PROVIDED MATERIAL section start
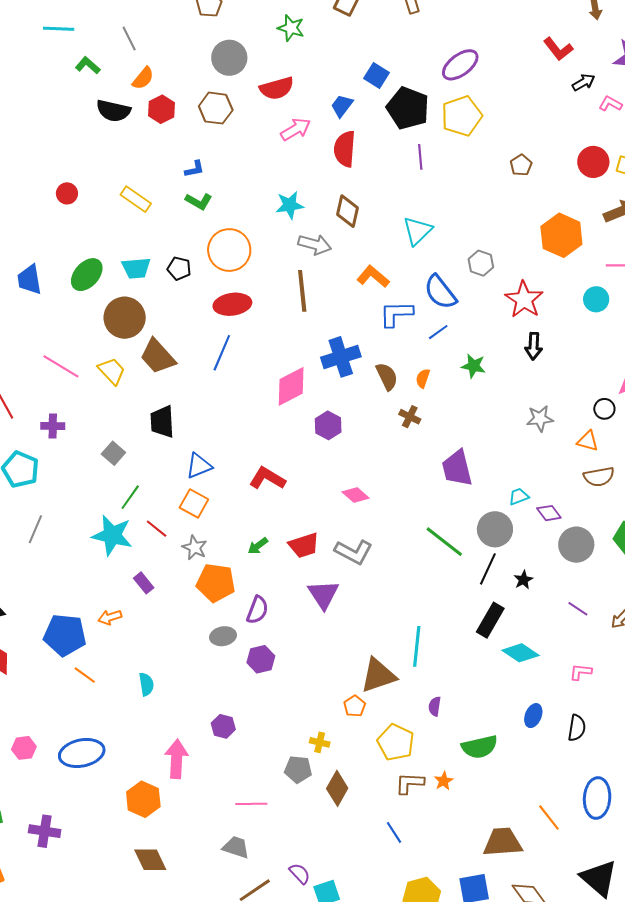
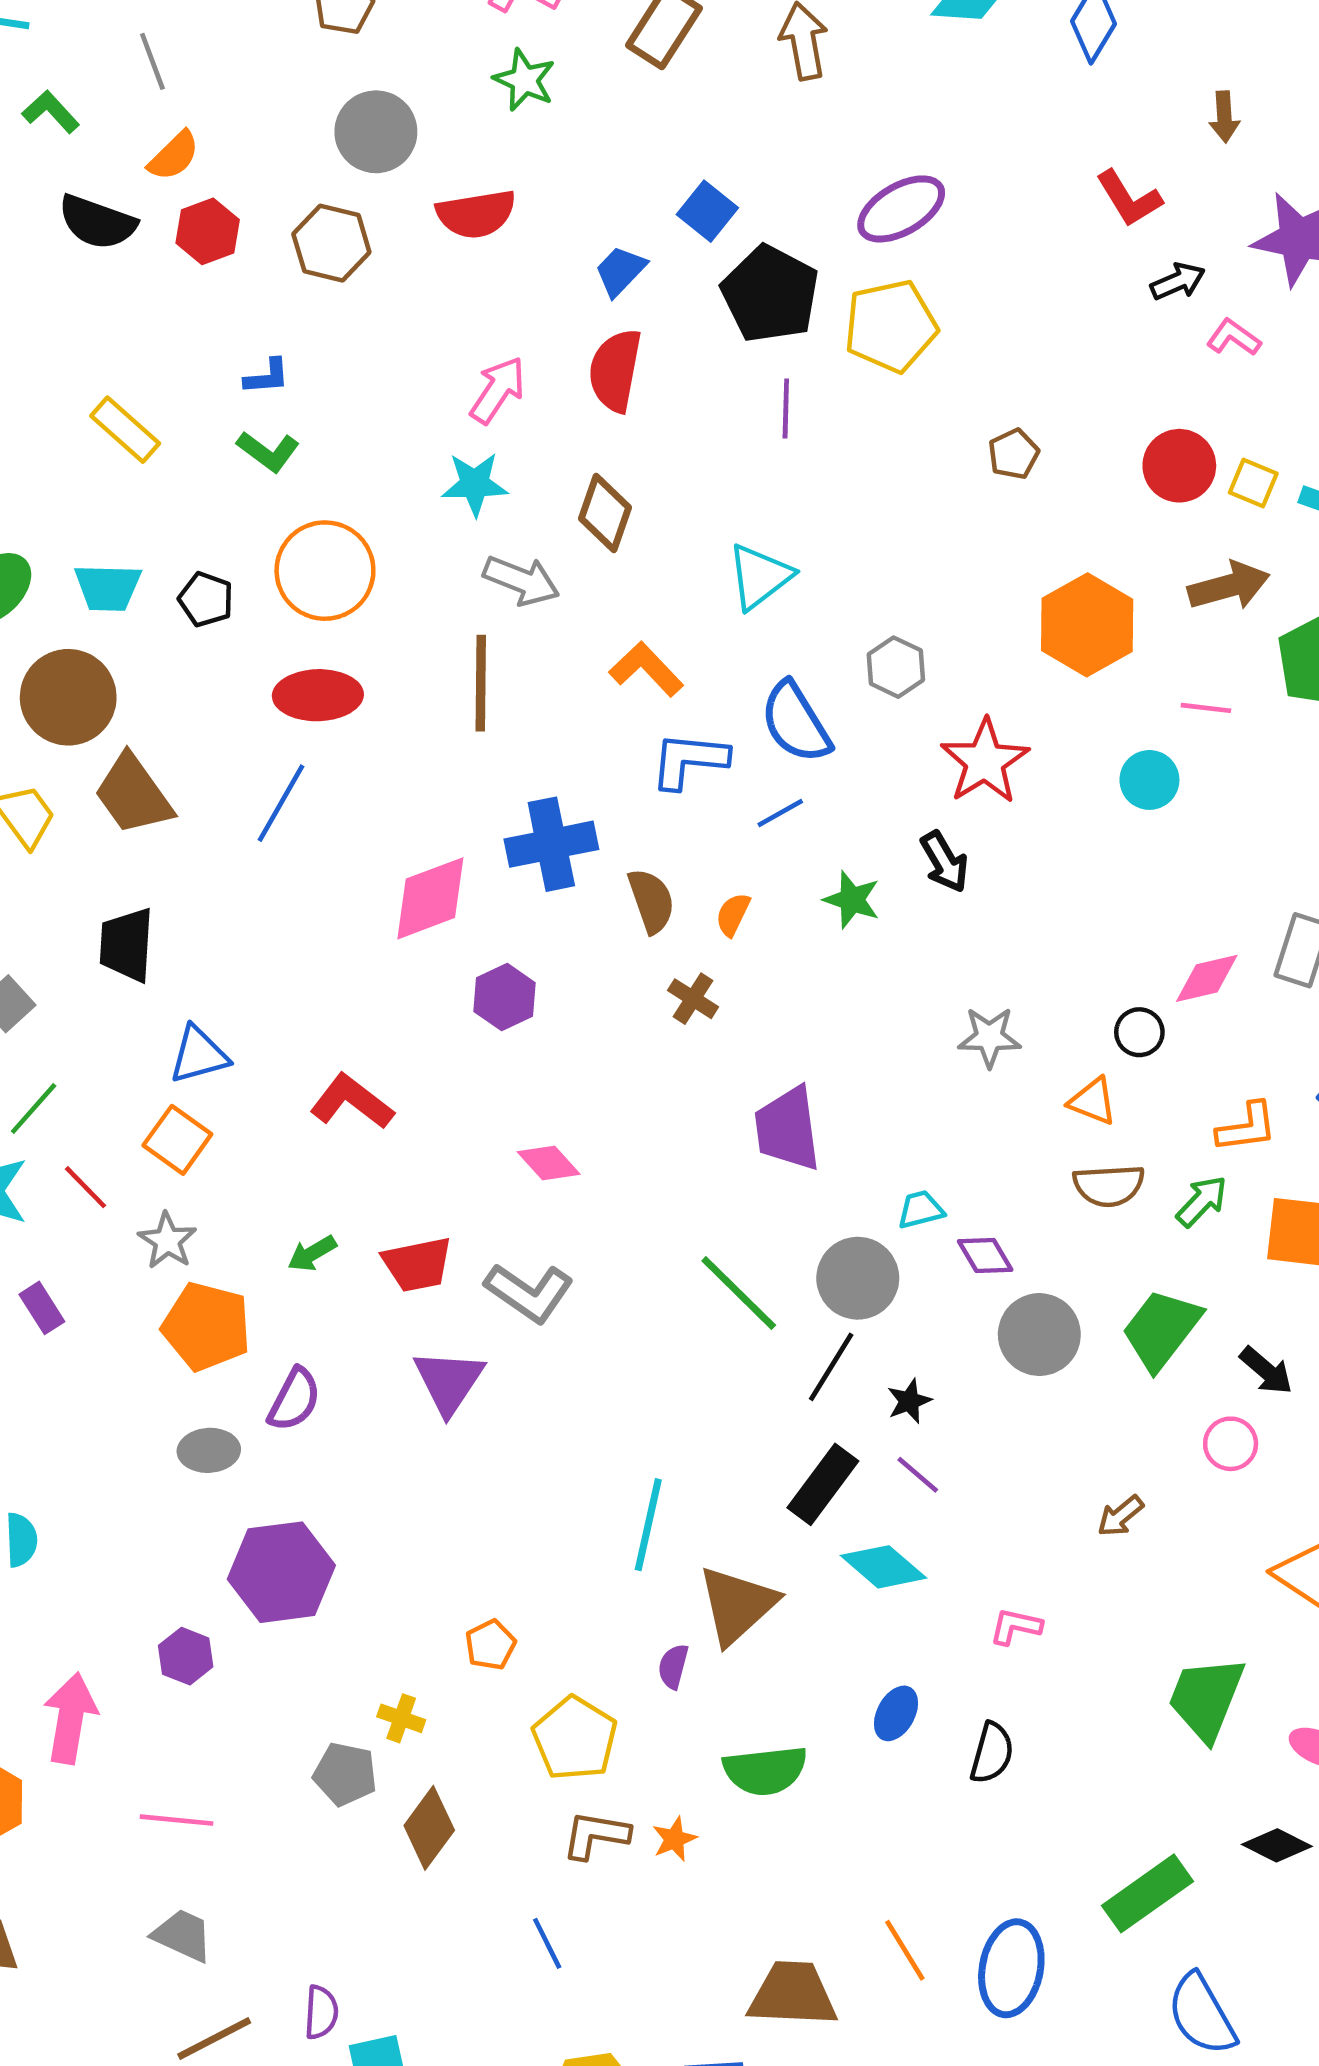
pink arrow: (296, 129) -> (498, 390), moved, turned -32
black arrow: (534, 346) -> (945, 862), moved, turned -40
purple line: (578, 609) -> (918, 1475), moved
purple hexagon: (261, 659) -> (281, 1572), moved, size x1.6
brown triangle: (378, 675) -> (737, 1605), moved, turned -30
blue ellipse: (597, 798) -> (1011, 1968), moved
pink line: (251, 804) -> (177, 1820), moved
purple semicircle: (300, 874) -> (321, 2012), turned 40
PROVIDED MATERIAL section end
PROVIDED MATERIAL section start
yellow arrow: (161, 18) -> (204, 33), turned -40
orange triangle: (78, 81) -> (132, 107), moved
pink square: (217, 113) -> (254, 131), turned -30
PROVIDED MATERIAL section end
PROVIDED MATERIAL section start
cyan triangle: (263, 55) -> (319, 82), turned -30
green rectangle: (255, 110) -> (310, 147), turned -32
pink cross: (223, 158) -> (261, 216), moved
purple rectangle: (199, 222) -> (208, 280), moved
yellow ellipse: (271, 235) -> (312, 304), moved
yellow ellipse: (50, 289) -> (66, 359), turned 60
PROVIDED MATERIAL section end
PROBLEM REQUIREMENTS — In the data above, start at the line that has "pink cross: (223, 158) -> (261, 216), moved", stop after the line that has "yellow ellipse: (50, 289)", and print every line in between exactly as it stands.

TASK RESULT —
pink cross: (223, 158) -> (261, 216), moved
purple rectangle: (199, 222) -> (208, 280), moved
yellow ellipse: (271, 235) -> (312, 304), moved
yellow ellipse: (50, 289) -> (66, 359), turned 60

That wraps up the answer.